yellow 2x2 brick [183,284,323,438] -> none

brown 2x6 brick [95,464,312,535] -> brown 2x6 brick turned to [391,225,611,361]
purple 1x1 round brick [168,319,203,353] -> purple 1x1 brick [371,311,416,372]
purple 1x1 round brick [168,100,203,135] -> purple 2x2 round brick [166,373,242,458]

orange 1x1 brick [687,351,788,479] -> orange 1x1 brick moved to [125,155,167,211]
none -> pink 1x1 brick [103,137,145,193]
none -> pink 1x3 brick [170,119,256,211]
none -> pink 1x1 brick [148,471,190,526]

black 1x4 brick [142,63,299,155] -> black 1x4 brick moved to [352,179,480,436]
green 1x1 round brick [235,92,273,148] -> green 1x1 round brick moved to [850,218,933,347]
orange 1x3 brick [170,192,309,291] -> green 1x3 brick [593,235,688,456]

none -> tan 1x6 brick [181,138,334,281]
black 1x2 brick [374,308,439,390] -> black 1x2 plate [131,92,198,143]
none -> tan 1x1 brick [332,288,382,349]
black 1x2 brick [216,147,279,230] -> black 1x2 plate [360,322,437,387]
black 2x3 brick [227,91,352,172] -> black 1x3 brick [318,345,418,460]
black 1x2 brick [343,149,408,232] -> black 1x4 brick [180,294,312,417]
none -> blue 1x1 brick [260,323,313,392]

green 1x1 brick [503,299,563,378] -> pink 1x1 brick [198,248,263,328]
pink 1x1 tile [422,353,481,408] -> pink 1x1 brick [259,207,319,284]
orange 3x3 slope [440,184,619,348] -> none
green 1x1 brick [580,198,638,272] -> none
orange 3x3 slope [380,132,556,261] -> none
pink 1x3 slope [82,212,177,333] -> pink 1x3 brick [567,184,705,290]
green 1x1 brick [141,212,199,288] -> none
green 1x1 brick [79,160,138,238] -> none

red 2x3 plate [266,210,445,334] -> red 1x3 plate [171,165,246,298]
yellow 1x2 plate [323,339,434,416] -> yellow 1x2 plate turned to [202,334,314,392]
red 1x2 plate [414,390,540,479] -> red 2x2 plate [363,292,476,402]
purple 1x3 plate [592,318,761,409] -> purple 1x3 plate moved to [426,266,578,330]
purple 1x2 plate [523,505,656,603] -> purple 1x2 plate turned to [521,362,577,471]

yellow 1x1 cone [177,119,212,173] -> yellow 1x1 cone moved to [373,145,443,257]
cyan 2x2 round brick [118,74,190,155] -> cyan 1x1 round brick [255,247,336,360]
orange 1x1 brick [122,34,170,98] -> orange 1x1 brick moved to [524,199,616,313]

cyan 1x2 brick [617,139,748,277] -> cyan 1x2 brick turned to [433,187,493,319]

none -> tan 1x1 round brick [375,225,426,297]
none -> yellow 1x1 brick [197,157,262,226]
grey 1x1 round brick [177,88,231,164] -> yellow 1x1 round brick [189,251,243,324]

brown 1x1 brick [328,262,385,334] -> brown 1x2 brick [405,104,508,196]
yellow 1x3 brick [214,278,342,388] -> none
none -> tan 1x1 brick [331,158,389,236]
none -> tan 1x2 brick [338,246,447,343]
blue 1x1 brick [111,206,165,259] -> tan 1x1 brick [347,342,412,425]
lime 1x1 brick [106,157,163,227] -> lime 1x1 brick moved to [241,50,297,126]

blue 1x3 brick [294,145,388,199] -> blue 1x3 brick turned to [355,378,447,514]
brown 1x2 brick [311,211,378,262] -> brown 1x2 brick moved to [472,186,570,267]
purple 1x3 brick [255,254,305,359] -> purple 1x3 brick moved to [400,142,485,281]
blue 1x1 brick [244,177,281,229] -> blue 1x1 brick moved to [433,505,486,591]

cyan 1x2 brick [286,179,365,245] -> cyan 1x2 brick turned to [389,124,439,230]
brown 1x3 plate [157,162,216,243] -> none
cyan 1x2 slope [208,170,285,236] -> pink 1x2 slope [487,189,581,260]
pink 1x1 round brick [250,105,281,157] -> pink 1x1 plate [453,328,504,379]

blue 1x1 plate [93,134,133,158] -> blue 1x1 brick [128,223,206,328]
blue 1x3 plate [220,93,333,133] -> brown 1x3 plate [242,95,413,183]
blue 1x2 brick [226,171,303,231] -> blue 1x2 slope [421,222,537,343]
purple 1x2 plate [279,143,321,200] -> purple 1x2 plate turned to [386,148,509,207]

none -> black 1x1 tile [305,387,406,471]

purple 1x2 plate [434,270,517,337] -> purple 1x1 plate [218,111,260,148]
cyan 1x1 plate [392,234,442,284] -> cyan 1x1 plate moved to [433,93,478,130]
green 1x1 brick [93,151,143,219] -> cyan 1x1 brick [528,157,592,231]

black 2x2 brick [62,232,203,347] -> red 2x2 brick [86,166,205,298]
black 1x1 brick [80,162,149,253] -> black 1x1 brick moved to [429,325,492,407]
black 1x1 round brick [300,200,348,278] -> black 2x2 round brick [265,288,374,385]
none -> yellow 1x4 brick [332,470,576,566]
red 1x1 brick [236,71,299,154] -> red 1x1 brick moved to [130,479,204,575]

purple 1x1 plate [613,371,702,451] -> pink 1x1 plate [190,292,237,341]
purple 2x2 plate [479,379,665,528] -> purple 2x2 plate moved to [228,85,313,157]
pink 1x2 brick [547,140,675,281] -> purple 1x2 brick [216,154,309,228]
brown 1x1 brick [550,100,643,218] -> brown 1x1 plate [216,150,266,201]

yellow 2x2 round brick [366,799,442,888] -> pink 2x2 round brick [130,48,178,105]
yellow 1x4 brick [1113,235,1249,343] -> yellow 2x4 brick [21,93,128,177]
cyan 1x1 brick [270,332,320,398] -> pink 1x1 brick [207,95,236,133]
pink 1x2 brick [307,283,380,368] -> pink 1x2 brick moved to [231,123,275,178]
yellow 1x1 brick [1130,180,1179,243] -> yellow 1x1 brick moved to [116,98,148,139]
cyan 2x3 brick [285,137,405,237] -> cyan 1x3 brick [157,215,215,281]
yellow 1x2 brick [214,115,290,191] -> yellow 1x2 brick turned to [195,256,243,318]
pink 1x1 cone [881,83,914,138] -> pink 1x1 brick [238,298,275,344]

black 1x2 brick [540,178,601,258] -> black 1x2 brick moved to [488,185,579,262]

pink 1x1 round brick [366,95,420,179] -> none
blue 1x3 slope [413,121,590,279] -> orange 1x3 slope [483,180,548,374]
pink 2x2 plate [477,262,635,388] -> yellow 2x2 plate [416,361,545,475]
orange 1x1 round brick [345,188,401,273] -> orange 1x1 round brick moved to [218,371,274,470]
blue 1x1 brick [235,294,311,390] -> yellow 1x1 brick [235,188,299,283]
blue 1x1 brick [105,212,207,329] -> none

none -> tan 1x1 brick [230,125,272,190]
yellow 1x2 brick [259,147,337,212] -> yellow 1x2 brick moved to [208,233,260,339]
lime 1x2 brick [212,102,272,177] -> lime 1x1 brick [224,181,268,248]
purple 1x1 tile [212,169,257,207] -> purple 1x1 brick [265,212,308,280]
-.-.-
#### [About this exercise]
The answer must be an exact transcription of every record above.

#### [Result of this exercise]
yellow 2x2 brick [183,284,323,438] -> none

brown 2x6 brick [95,464,312,535] -> brown 2x6 brick turned to [391,225,611,361]
purple 1x1 round brick [168,319,203,353] -> purple 1x1 brick [371,311,416,372]
purple 1x1 round brick [168,100,203,135] -> purple 2x2 round brick [166,373,242,458]

orange 1x1 brick [687,351,788,479] -> orange 1x1 brick moved to [125,155,167,211]
none -> pink 1x1 brick [103,137,145,193]
none -> pink 1x3 brick [170,119,256,211]
none -> pink 1x1 brick [148,471,190,526]

black 1x4 brick [142,63,299,155] -> black 1x4 brick moved to [352,179,480,436]
green 1x1 round brick [235,92,273,148] -> green 1x1 round brick moved to [850,218,933,347]
orange 1x3 brick [170,192,309,291] -> green 1x3 brick [593,235,688,456]

none -> tan 1x6 brick [181,138,334,281]
black 1x2 brick [374,308,439,390] -> black 1x2 plate [131,92,198,143]
none -> tan 1x1 brick [332,288,382,349]
black 1x2 brick [216,147,279,230] -> black 1x2 plate [360,322,437,387]
black 2x3 brick [227,91,352,172] -> black 1x3 brick [318,345,418,460]
black 1x2 brick [343,149,408,232] -> black 1x4 brick [180,294,312,417]
none -> blue 1x1 brick [260,323,313,392]

green 1x1 brick [503,299,563,378] -> pink 1x1 brick [198,248,263,328]
pink 1x1 tile [422,353,481,408] -> pink 1x1 brick [259,207,319,284]
orange 3x3 slope [440,184,619,348] -> none
green 1x1 brick [580,198,638,272] -> none
orange 3x3 slope [380,132,556,261] -> none
pink 1x3 slope [82,212,177,333] -> pink 1x3 brick [567,184,705,290]
green 1x1 brick [141,212,199,288] -> none
green 1x1 brick [79,160,138,238] -> none

red 2x3 plate [266,210,445,334] -> red 1x3 plate [171,165,246,298]
yellow 1x2 plate [323,339,434,416] -> yellow 1x2 plate turned to [202,334,314,392]
red 1x2 plate [414,390,540,479] -> red 2x2 plate [363,292,476,402]
purple 1x3 plate [592,318,761,409] -> purple 1x3 plate moved to [426,266,578,330]
purple 1x2 plate [523,505,656,603] -> purple 1x2 plate turned to [521,362,577,471]

yellow 1x1 cone [177,119,212,173] -> yellow 1x1 cone moved to [373,145,443,257]
cyan 2x2 round brick [118,74,190,155] -> cyan 1x1 round brick [255,247,336,360]
orange 1x1 brick [122,34,170,98] -> orange 1x1 brick moved to [524,199,616,313]

cyan 1x2 brick [617,139,748,277] -> cyan 1x2 brick turned to [433,187,493,319]

none -> tan 1x1 round brick [375,225,426,297]
none -> yellow 1x1 brick [197,157,262,226]
grey 1x1 round brick [177,88,231,164] -> yellow 1x1 round brick [189,251,243,324]

brown 1x1 brick [328,262,385,334] -> brown 1x2 brick [405,104,508,196]
yellow 1x3 brick [214,278,342,388] -> none
none -> tan 1x1 brick [331,158,389,236]
none -> tan 1x2 brick [338,246,447,343]
blue 1x1 brick [111,206,165,259] -> tan 1x1 brick [347,342,412,425]
lime 1x1 brick [106,157,163,227] -> lime 1x1 brick moved to [241,50,297,126]

blue 1x3 brick [294,145,388,199] -> blue 1x3 brick turned to [355,378,447,514]
brown 1x2 brick [311,211,378,262] -> brown 1x2 brick moved to [472,186,570,267]
purple 1x3 brick [255,254,305,359] -> purple 1x3 brick moved to [400,142,485,281]
blue 1x1 brick [244,177,281,229] -> blue 1x1 brick moved to [433,505,486,591]

cyan 1x2 brick [286,179,365,245] -> cyan 1x2 brick turned to [389,124,439,230]
brown 1x3 plate [157,162,216,243] -> none
cyan 1x2 slope [208,170,285,236] -> pink 1x2 slope [487,189,581,260]
pink 1x1 round brick [250,105,281,157] -> pink 1x1 plate [453,328,504,379]

blue 1x1 plate [93,134,133,158] -> blue 1x1 brick [128,223,206,328]
blue 1x3 plate [220,93,333,133] -> brown 1x3 plate [242,95,413,183]
blue 1x2 brick [226,171,303,231] -> blue 1x2 slope [421,222,537,343]
purple 1x2 plate [279,143,321,200] -> purple 1x2 plate turned to [386,148,509,207]

none -> black 1x1 tile [305,387,406,471]

purple 1x2 plate [434,270,517,337] -> purple 1x1 plate [218,111,260,148]
cyan 1x1 plate [392,234,442,284] -> cyan 1x1 plate moved to [433,93,478,130]
green 1x1 brick [93,151,143,219] -> cyan 1x1 brick [528,157,592,231]

black 2x2 brick [62,232,203,347] -> red 2x2 brick [86,166,205,298]
black 1x1 brick [80,162,149,253] -> black 1x1 brick moved to [429,325,492,407]
black 1x1 round brick [300,200,348,278] -> black 2x2 round brick [265,288,374,385]
none -> yellow 1x4 brick [332,470,576,566]
red 1x1 brick [236,71,299,154] -> red 1x1 brick moved to [130,479,204,575]

purple 1x1 plate [613,371,702,451] -> pink 1x1 plate [190,292,237,341]
purple 2x2 plate [479,379,665,528] -> purple 2x2 plate moved to [228,85,313,157]
pink 1x2 brick [547,140,675,281] -> purple 1x2 brick [216,154,309,228]
brown 1x1 brick [550,100,643,218] -> brown 1x1 plate [216,150,266,201]

yellow 2x2 round brick [366,799,442,888] -> pink 2x2 round brick [130,48,178,105]
yellow 1x4 brick [1113,235,1249,343] -> yellow 2x4 brick [21,93,128,177]
cyan 1x1 brick [270,332,320,398] -> pink 1x1 brick [207,95,236,133]
pink 1x2 brick [307,283,380,368] -> pink 1x2 brick moved to [231,123,275,178]
yellow 1x1 brick [1130,180,1179,243] -> yellow 1x1 brick moved to [116,98,148,139]
cyan 2x3 brick [285,137,405,237] -> cyan 1x3 brick [157,215,215,281]
yellow 1x2 brick [214,115,290,191] -> yellow 1x2 brick turned to [195,256,243,318]
pink 1x1 cone [881,83,914,138] -> pink 1x1 brick [238,298,275,344]

black 1x2 brick [540,178,601,258] -> black 1x2 brick moved to [488,185,579,262]

pink 1x1 round brick [366,95,420,179] -> none
blue 1x3 slope [413,121,590,279] -> orange 1x3 slope [483,180,548,374]
pink 2x2 plate [477,262,635,388] -> yellow 2x2 plate [416,361,545,475]
orange 1x1 round brick [345,188,401,273] -> orange 1x1 round brick moved to [218,371,274,470]
blue 1x1 brick [235,294,311,390] -> yellow 1x1 brick [235,188,299,283]
blue 1x1 brick [105,212,207,329] -> none

none -> tan 1x1 brick [230,125,272,190]
yellow 1x2 brick [259,147,337,212] -> yellow 1x2 brick moved to [208,233,260,339]
lime 1x2 brick [212,102,272,177] -> lime 1x1 brick [224,181,268,248]
purple 1x1 tile [212,169,257,207] -> purple 1x1 brick [265,212,308,280]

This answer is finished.